**Required work:**
The stretch wanted below opens at the line containing "(251, 417) = (424, 471): none -> yellow lemon" and closes at the line containing "(243, 77) = (482, 139): none -> red spool". Please return it exactly, with no other lines.

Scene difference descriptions
☆ ☆ ☆ ☆ ☆
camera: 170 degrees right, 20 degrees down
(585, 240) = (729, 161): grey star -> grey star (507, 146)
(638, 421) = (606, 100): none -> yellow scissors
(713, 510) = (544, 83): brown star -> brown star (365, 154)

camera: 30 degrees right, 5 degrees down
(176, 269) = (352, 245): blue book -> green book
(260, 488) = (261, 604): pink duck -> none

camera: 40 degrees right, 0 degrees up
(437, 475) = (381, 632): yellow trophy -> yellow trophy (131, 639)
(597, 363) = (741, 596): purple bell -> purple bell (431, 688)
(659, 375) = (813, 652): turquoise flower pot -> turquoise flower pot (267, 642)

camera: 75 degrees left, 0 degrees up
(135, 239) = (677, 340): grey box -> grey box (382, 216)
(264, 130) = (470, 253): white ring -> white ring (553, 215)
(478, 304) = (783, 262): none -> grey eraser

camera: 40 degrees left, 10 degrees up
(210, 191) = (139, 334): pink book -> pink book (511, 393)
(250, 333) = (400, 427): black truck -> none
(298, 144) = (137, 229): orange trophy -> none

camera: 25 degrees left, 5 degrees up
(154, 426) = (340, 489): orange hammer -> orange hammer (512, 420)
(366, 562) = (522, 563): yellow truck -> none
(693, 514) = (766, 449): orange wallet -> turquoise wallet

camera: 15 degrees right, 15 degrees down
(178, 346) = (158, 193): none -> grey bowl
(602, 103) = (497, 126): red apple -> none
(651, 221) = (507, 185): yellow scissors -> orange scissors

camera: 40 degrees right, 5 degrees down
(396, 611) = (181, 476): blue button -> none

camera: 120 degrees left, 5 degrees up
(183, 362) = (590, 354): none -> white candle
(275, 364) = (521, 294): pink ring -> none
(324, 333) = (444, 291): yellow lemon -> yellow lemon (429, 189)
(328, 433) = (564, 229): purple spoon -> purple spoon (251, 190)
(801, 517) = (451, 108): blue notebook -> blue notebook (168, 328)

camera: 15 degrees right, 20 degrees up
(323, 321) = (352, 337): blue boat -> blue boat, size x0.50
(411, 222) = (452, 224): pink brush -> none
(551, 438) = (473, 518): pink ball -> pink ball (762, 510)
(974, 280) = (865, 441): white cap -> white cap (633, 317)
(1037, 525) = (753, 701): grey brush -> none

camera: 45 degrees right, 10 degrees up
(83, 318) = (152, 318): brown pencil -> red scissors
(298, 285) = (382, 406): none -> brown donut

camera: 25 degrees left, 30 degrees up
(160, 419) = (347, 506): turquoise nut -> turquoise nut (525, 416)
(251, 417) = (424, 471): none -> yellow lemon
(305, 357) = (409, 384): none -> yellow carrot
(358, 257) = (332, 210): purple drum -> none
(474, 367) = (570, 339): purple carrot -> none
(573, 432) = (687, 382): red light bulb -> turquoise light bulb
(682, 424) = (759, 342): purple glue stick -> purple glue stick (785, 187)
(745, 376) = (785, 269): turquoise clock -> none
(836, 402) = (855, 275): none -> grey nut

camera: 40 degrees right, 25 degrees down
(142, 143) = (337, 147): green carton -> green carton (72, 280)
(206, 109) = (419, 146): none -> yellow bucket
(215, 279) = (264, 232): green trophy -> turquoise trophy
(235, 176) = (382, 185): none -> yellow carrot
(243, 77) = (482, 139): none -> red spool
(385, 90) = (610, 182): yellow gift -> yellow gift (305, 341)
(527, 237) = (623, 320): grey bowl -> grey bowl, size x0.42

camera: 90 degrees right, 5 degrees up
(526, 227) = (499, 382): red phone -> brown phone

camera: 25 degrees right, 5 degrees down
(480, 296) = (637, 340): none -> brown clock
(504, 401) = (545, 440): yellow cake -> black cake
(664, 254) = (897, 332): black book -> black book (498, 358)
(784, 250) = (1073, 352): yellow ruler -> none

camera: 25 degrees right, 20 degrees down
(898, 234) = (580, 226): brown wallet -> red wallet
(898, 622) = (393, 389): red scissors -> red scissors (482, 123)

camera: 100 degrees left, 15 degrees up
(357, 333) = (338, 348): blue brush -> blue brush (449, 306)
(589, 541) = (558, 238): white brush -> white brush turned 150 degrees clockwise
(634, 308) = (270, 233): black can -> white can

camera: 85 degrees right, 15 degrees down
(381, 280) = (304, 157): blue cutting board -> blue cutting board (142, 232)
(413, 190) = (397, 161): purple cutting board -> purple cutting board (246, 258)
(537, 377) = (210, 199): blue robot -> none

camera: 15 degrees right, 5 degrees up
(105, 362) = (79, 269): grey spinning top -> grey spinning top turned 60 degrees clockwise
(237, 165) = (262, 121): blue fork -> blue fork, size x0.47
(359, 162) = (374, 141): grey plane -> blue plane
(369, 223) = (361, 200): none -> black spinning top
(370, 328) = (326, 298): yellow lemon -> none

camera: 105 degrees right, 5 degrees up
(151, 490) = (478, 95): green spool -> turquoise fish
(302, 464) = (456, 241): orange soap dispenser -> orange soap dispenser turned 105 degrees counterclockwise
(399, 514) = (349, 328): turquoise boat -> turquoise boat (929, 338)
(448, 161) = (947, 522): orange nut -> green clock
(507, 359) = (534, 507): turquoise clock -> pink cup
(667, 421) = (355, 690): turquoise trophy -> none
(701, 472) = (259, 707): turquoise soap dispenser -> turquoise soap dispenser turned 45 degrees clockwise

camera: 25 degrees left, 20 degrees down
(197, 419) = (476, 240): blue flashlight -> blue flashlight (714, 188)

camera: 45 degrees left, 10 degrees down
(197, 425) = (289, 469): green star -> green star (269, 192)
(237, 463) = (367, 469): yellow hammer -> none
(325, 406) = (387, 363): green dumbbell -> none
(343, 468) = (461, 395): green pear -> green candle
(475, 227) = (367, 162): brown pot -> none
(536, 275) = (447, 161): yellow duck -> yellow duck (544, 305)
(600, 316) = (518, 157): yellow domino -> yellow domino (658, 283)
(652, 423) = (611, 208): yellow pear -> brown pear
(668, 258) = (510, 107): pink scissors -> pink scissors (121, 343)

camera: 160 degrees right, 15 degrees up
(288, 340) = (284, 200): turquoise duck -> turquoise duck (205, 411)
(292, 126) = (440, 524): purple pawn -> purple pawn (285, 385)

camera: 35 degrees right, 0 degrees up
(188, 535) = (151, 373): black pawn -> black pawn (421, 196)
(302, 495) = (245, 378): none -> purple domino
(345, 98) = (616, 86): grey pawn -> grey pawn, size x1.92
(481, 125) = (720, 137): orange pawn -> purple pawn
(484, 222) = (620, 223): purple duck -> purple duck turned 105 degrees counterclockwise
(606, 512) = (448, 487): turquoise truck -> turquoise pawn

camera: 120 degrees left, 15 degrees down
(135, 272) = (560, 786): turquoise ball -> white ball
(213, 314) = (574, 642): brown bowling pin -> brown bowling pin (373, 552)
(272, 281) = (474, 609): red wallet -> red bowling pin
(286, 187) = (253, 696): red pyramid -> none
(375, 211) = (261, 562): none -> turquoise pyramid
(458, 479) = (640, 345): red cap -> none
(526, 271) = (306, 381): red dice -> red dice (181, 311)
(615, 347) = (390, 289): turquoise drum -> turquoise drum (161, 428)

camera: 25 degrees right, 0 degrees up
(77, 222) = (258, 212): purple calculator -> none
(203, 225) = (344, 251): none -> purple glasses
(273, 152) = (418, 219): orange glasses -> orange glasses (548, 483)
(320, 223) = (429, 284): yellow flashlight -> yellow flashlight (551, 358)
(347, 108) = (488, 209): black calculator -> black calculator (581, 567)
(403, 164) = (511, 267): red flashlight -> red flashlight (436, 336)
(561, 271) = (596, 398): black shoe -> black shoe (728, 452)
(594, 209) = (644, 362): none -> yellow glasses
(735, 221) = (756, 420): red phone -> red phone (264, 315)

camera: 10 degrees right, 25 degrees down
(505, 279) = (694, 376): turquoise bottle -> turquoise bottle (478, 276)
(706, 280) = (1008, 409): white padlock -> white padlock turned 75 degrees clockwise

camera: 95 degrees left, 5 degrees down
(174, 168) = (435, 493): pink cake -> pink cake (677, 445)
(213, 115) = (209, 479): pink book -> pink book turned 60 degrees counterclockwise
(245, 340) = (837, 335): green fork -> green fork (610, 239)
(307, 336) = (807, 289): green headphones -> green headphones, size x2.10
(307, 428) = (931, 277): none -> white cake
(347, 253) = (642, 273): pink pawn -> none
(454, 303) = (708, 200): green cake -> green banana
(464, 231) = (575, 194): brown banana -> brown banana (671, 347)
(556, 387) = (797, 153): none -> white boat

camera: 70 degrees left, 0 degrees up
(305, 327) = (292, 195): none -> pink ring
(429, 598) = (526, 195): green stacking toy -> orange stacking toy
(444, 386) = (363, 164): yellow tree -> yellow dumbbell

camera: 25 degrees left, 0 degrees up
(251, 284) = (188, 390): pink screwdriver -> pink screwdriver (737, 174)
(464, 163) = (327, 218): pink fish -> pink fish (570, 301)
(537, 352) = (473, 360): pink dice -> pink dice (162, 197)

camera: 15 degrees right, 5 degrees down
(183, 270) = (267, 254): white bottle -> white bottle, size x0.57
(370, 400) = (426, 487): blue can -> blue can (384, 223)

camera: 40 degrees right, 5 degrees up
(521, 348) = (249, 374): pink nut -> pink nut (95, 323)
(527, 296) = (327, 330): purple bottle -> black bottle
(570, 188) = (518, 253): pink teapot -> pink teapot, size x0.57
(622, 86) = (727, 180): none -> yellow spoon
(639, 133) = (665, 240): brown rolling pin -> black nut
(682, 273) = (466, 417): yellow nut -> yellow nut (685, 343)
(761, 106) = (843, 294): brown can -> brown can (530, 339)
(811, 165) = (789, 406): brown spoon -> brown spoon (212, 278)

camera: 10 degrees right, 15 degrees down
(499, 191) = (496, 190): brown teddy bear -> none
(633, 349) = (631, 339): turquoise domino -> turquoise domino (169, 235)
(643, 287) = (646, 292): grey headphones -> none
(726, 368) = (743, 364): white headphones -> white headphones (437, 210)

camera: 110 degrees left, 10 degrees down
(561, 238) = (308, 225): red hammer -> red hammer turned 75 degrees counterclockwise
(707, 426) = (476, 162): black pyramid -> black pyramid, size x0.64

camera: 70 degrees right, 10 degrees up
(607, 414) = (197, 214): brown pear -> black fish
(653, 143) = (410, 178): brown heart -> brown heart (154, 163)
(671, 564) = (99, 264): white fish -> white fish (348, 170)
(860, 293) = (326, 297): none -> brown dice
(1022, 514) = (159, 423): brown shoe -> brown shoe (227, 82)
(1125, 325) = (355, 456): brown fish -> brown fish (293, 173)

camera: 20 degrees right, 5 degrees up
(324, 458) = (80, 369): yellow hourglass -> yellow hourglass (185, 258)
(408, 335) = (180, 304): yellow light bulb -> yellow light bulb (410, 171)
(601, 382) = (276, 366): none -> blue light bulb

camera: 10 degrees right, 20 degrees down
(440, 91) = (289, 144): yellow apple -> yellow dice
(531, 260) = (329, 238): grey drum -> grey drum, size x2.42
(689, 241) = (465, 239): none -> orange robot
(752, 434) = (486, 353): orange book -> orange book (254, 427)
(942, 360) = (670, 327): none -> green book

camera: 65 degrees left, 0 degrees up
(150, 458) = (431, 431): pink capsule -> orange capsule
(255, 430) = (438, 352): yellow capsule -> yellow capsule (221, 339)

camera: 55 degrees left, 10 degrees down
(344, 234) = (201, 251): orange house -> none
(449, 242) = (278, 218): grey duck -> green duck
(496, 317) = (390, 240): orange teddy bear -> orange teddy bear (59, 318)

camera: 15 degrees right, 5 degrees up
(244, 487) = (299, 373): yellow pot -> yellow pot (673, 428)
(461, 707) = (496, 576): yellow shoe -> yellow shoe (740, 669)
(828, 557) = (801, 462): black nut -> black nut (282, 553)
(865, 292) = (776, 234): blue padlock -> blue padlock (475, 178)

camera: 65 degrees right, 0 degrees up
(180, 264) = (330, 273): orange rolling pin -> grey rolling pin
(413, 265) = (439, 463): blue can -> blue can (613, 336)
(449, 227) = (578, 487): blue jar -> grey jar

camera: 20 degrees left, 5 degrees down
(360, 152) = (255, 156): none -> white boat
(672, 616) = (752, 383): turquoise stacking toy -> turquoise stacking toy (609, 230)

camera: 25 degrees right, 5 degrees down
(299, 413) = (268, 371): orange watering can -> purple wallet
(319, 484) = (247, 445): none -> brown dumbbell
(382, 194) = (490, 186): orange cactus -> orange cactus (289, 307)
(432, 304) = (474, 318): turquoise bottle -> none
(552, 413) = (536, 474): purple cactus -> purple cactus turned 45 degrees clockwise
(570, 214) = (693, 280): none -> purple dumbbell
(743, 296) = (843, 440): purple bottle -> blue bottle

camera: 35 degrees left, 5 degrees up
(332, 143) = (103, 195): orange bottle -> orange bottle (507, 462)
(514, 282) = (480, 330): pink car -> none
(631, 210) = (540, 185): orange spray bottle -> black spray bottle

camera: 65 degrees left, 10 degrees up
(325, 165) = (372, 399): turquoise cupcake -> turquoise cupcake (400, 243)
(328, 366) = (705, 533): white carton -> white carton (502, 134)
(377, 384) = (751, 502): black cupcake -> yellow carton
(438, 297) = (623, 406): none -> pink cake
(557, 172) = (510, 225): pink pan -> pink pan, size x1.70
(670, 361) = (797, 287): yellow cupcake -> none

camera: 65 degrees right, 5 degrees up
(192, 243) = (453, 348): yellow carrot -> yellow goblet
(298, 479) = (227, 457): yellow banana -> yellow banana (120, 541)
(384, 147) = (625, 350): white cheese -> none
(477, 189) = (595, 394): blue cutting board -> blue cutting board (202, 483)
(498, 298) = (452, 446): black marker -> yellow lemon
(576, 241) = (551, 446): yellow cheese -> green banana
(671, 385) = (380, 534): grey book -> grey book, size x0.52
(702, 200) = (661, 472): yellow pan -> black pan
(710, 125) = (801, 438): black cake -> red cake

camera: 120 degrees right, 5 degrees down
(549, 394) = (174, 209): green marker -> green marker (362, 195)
☆ ☆ ☆ ☆ ☆
**The answer:**
(251, 417) = (424, 471): none -> yellow lemon
(305, 357) = (409, 384): none -> yellow carrot
(358, 257) = (332, 210): purple drum -> none
(474, 367) = (570, 339): purple carrot -> none
(573, 432) = (687, 382): red light bulb -> turquoise light bulb
(682, 424) = (759, 342): purple glue stick -> purple glue stick (785, 187)
(745, 376) = (785, 269): turquoise clock -> none
(836, 402) = (855, 275): none -> grey nut

camera: 40 degrees right, 25 degrees down
(142, 143) = (337, 147): green carton -> green carton (72, 280)
(206, 109) = (419, 146): none -> yellow bucket
(215, 279) = (264, 232): green trophy -> turquoise trophy
(235, 176) = (382, 185): none -> yellow carrot
(243, 77) = (482, 139): none -> red spool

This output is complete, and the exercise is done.